WHAT TO PRODUCE: Go to the line below that contains "none -> pink brick F3:H3 level 1". From there to the end of the records, reproduce each line exactly, except the pictures.

Dataset excerpts:
------

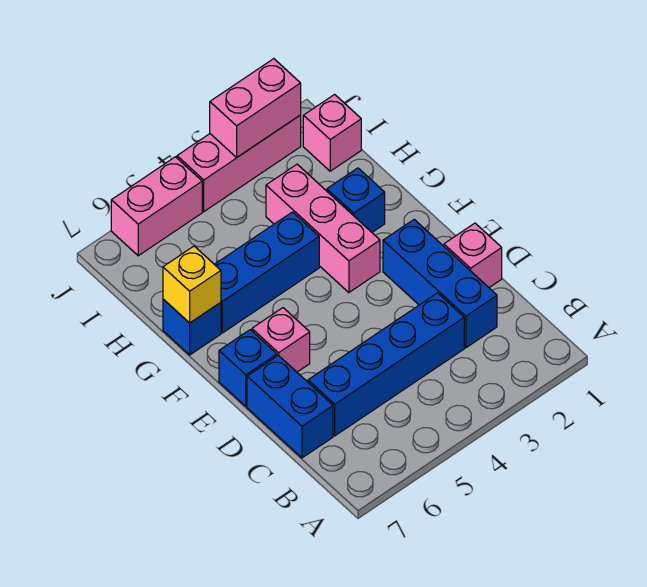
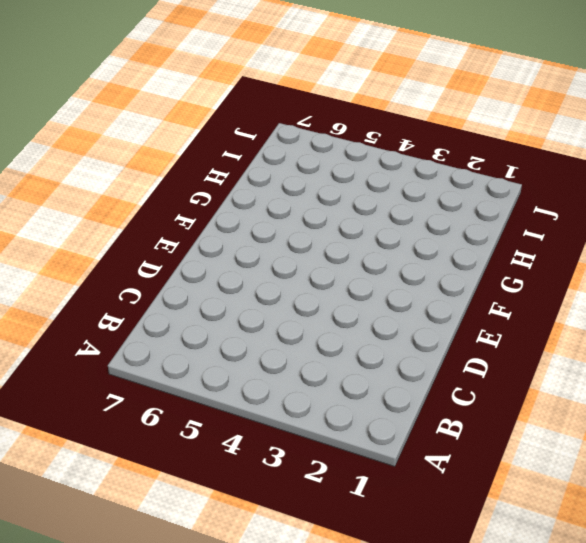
none -> blue brick C2:E2 level 1
none -> blue brick C3:C6 level 1
none -> blue brick C7:D7 level 1

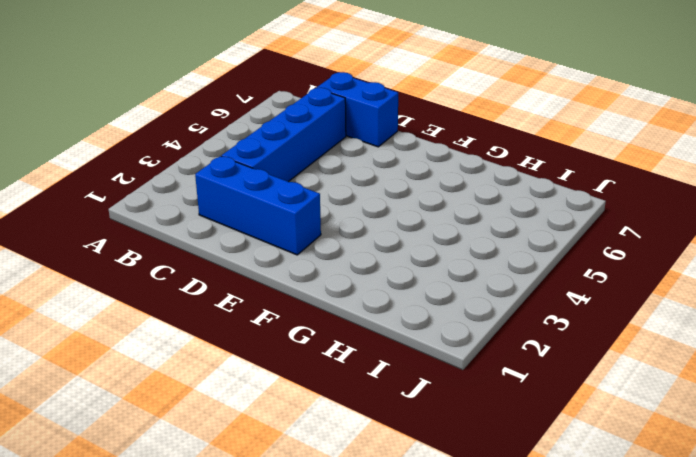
none -> pink brick D1 level 1
none -> pink brick E6 level 1
none -> blue brick E7 level 1

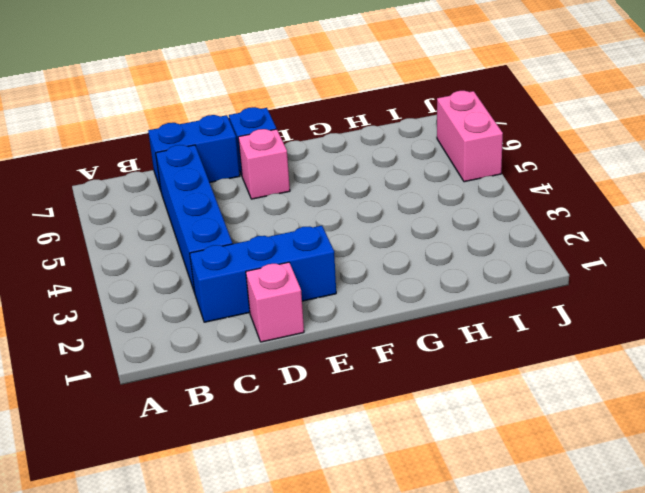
none -> pink brick F3:H3 level 1
none -> blue brick G2 level 1
none -> blue brick G4:G6 level 1

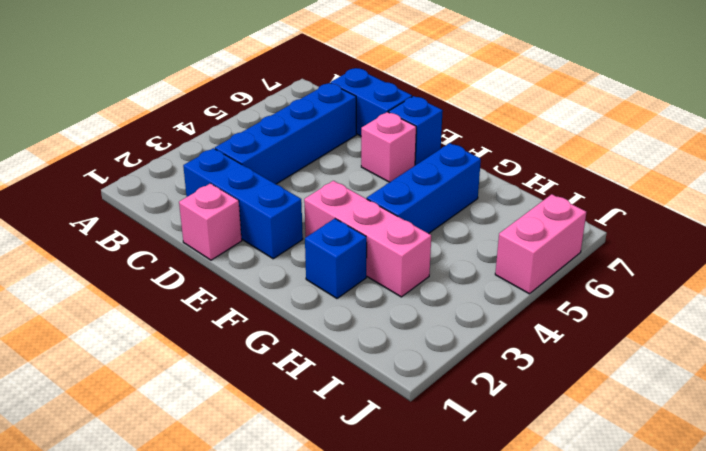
none -> blue brick G7 level 1
none -> pink brick I1 level 1
none -> pink brick J2:J4 level 1

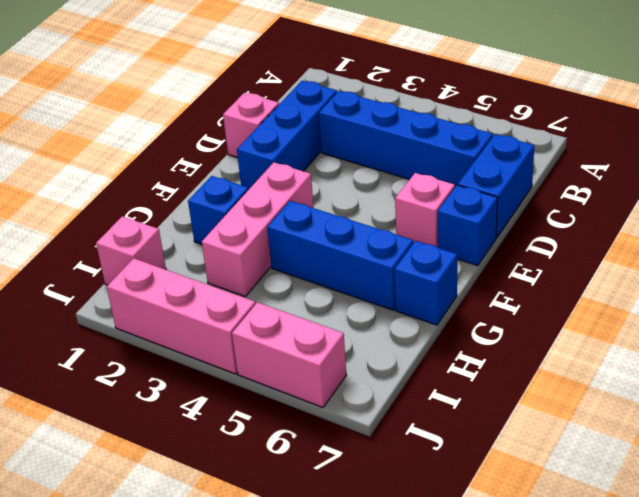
none -> yellow brick G7 level 2
none -> pink brick J2:J3 level 2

------

TASK RESULT:
none -> pink brick F3:H3 level 1
none -> blue brick G2 level 1
none -> blue brick G4:G6 level 1

none -> blue brick G7 level 1
none -> pink brick I1 level 1
none -> pink brick J2:J4 level 1

none -> yellow brick G7 level 2
none -> pink brick J2:J3 level 2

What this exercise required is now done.